= Provided records =
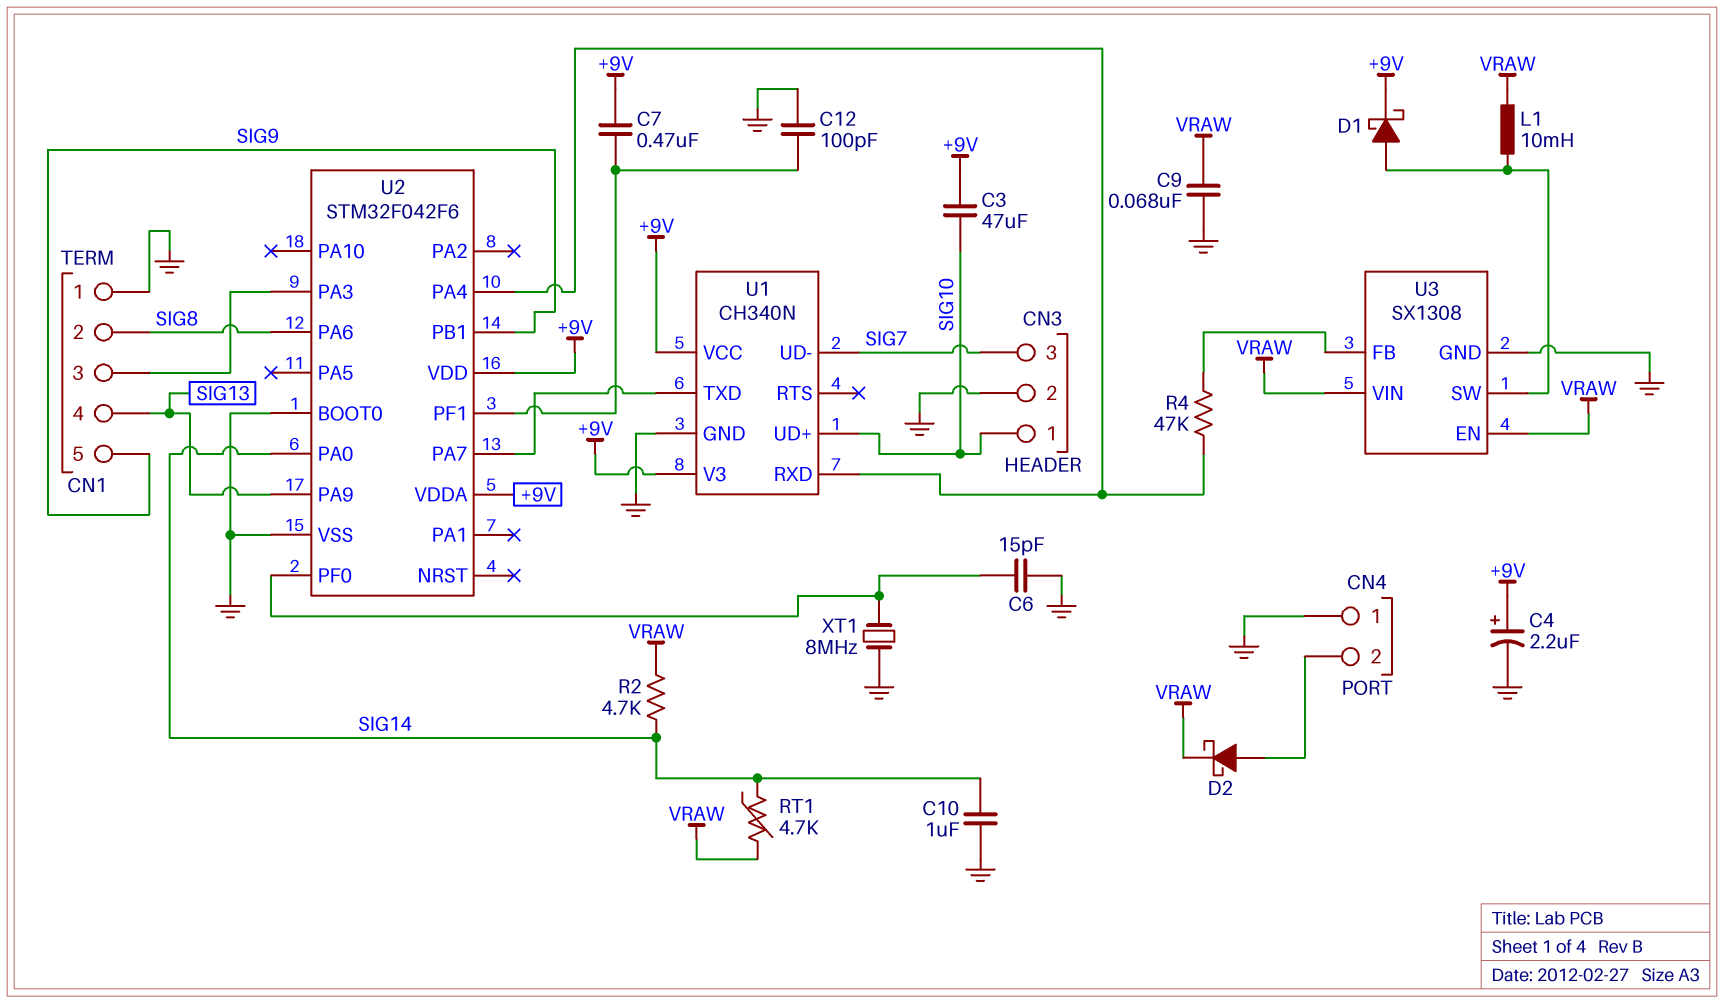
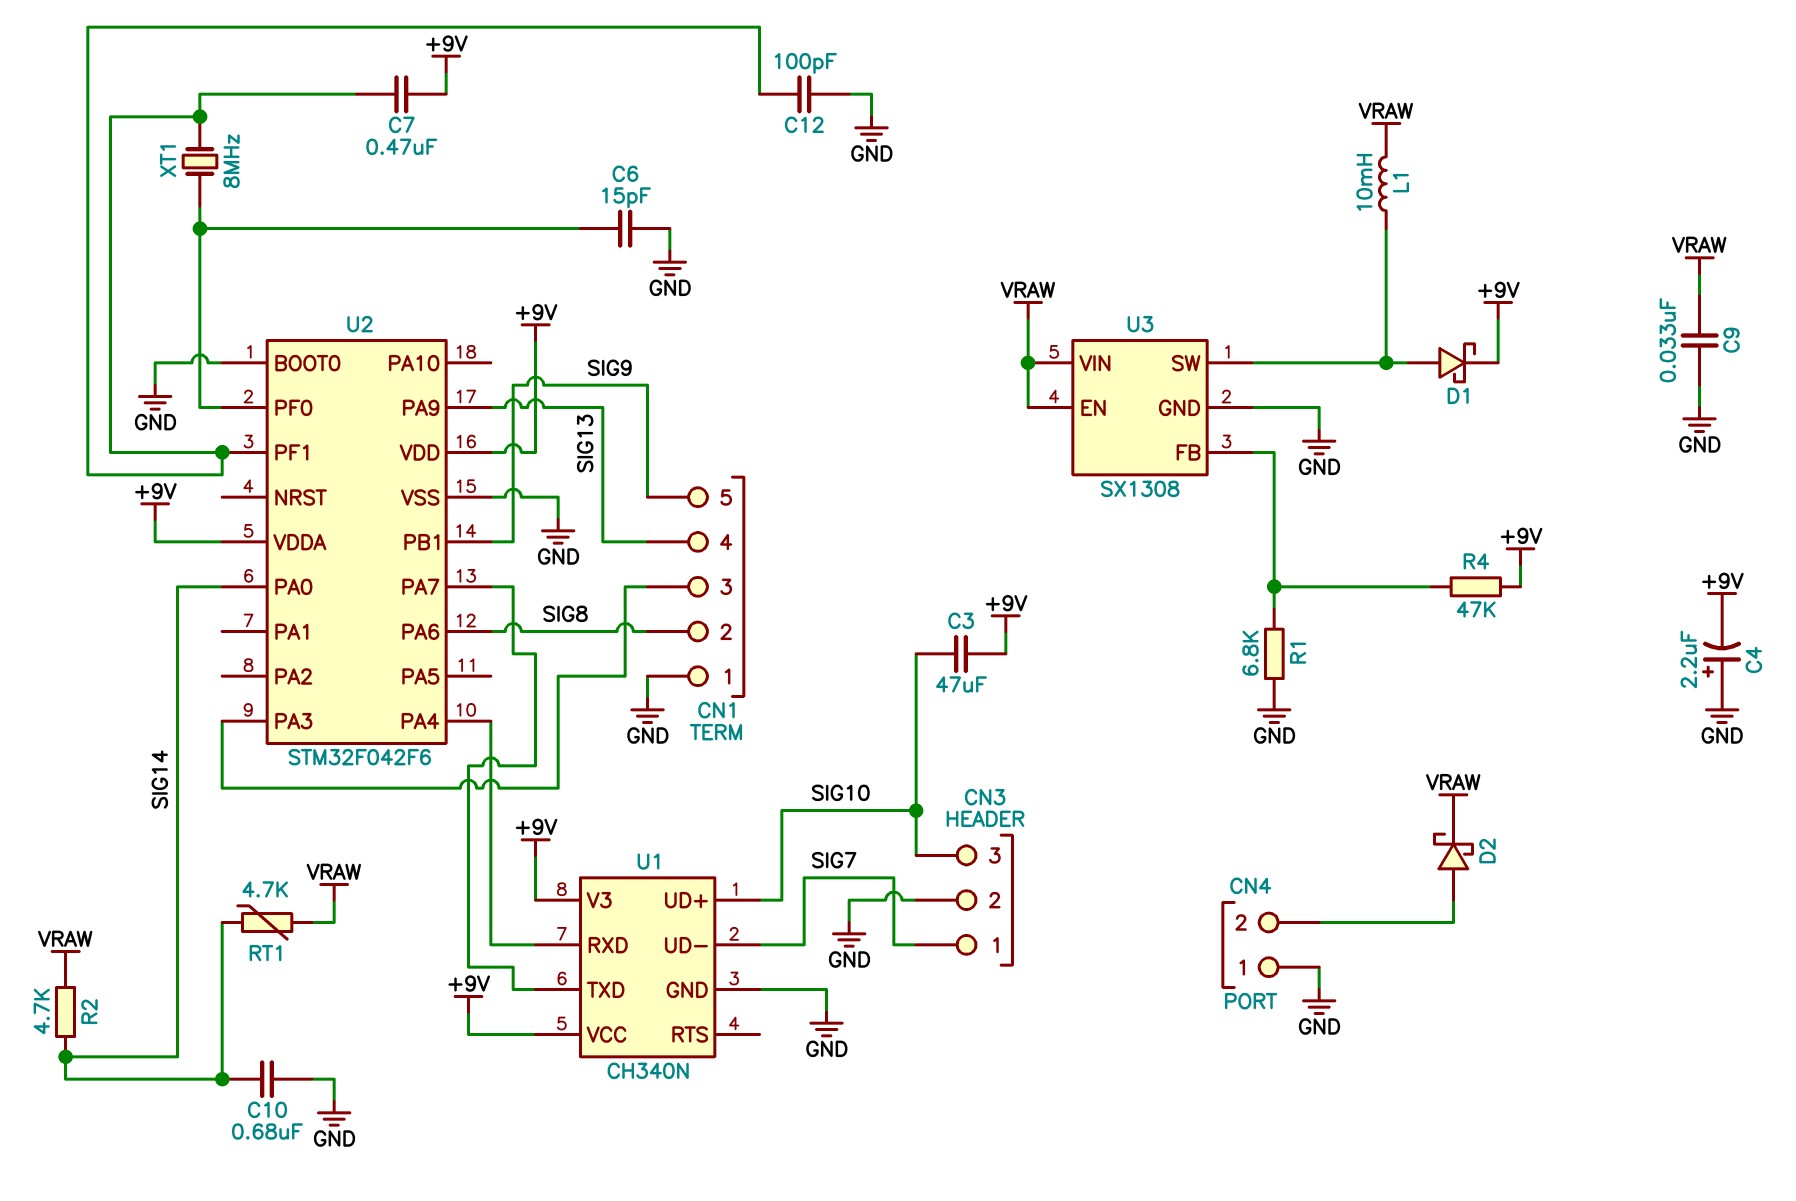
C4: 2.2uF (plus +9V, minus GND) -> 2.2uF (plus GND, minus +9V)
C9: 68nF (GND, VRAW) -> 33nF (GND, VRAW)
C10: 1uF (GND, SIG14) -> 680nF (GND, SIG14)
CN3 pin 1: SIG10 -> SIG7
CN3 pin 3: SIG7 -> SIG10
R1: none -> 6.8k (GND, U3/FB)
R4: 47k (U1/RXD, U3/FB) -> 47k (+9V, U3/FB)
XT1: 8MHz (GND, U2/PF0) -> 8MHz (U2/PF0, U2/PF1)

...

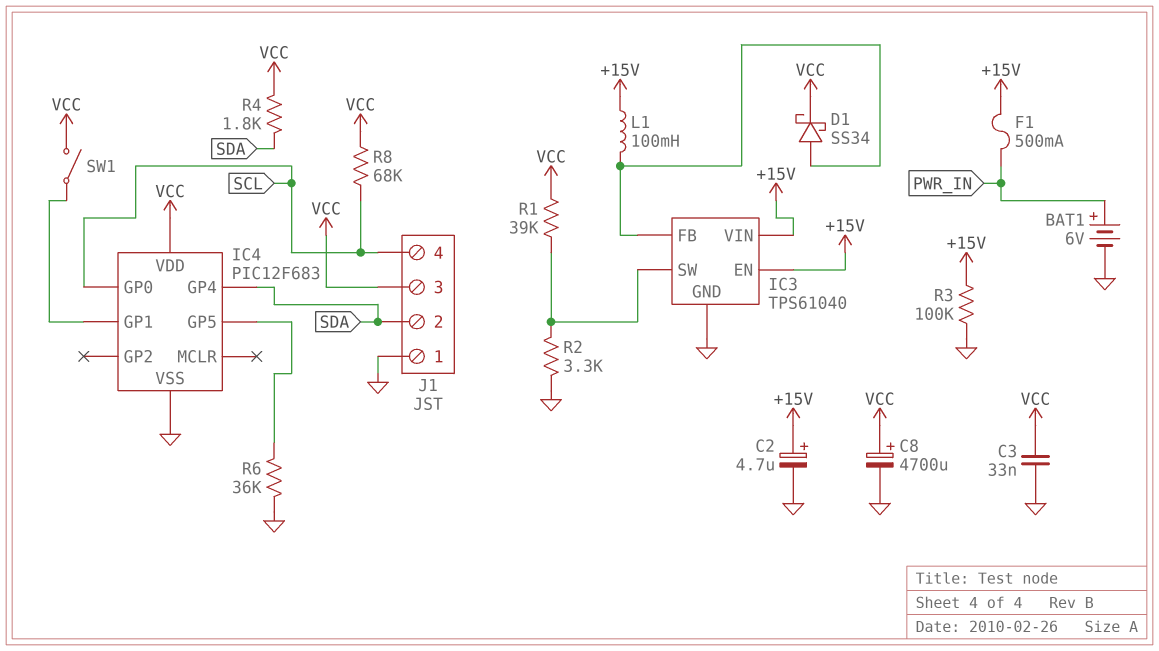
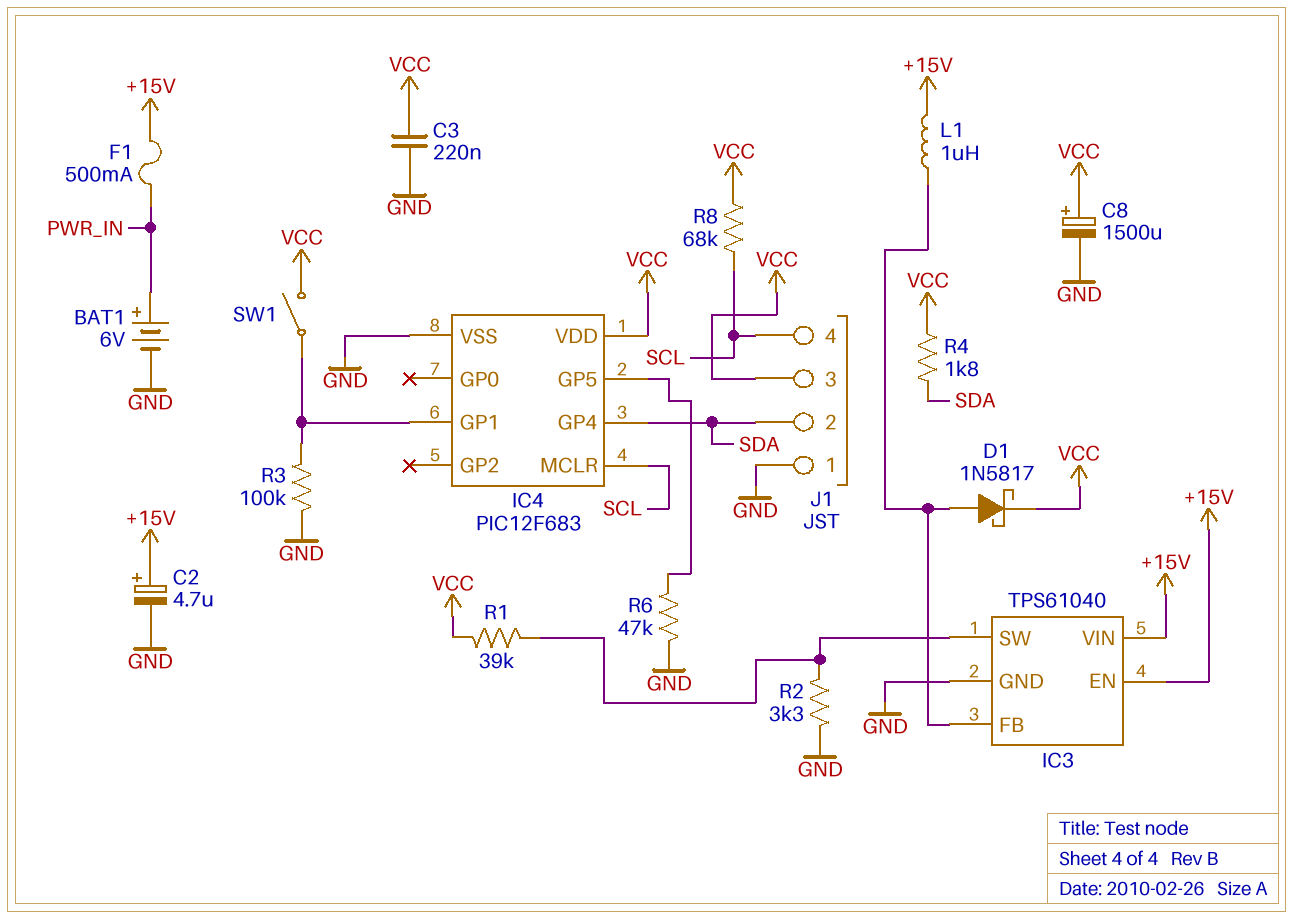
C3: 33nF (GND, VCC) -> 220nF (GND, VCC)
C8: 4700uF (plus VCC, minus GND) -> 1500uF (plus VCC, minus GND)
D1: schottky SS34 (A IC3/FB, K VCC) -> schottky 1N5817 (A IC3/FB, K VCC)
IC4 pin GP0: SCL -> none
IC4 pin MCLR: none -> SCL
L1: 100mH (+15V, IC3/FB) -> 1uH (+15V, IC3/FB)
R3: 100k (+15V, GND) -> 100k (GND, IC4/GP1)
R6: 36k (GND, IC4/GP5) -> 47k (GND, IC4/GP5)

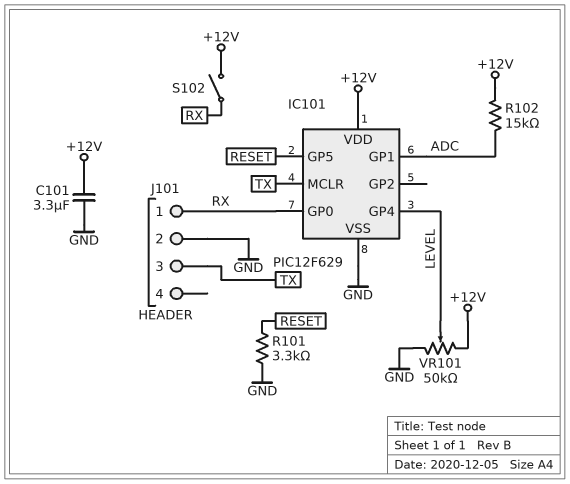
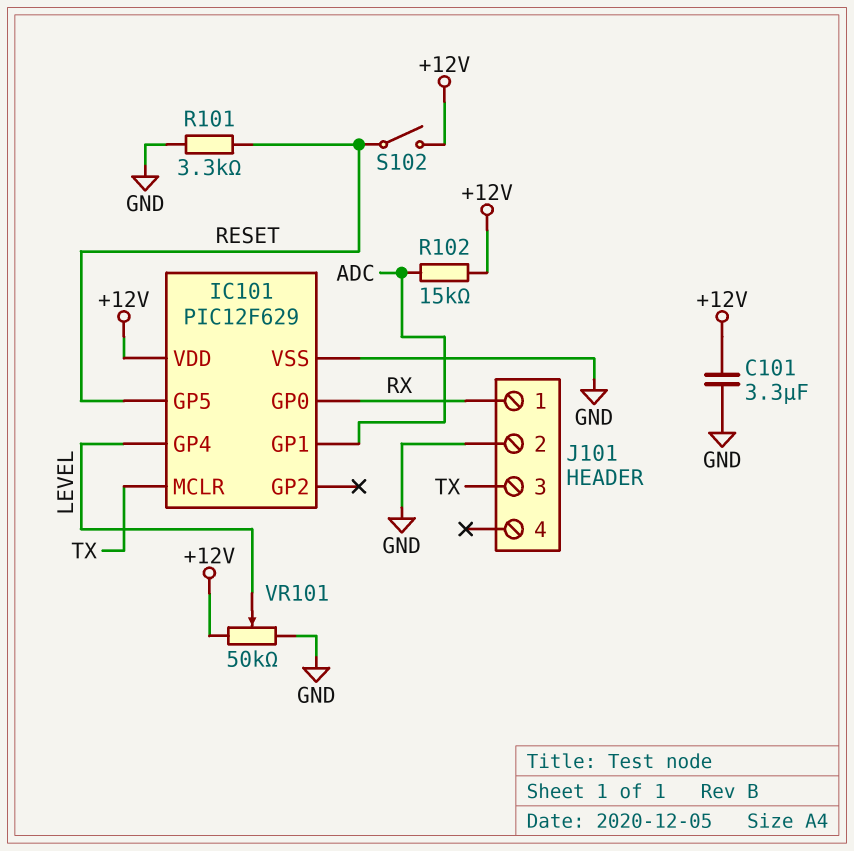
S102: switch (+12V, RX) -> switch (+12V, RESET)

= What is expected =
Would you output the lines above from the line holding "IC4 pin MCLR: none -> SCL" up to and including the line holding "S102: switch (+12V, RX)", exactly and only those, with no pictures?

= Expected answer =
IC4 pin MCLR: none -> SCL
L1: 100mH (+15V, IC3/FB) -> 1uH (+15V, IC3/FB)
R3: 100k (+15V, GND) -> 100k (GND, IC4/GP1)
R6: 36k (GND, IC4/GP5) -> 47k (GND, IC4/GP5)

S102: switch (+12V, RX) -> switch (+12V, RESET)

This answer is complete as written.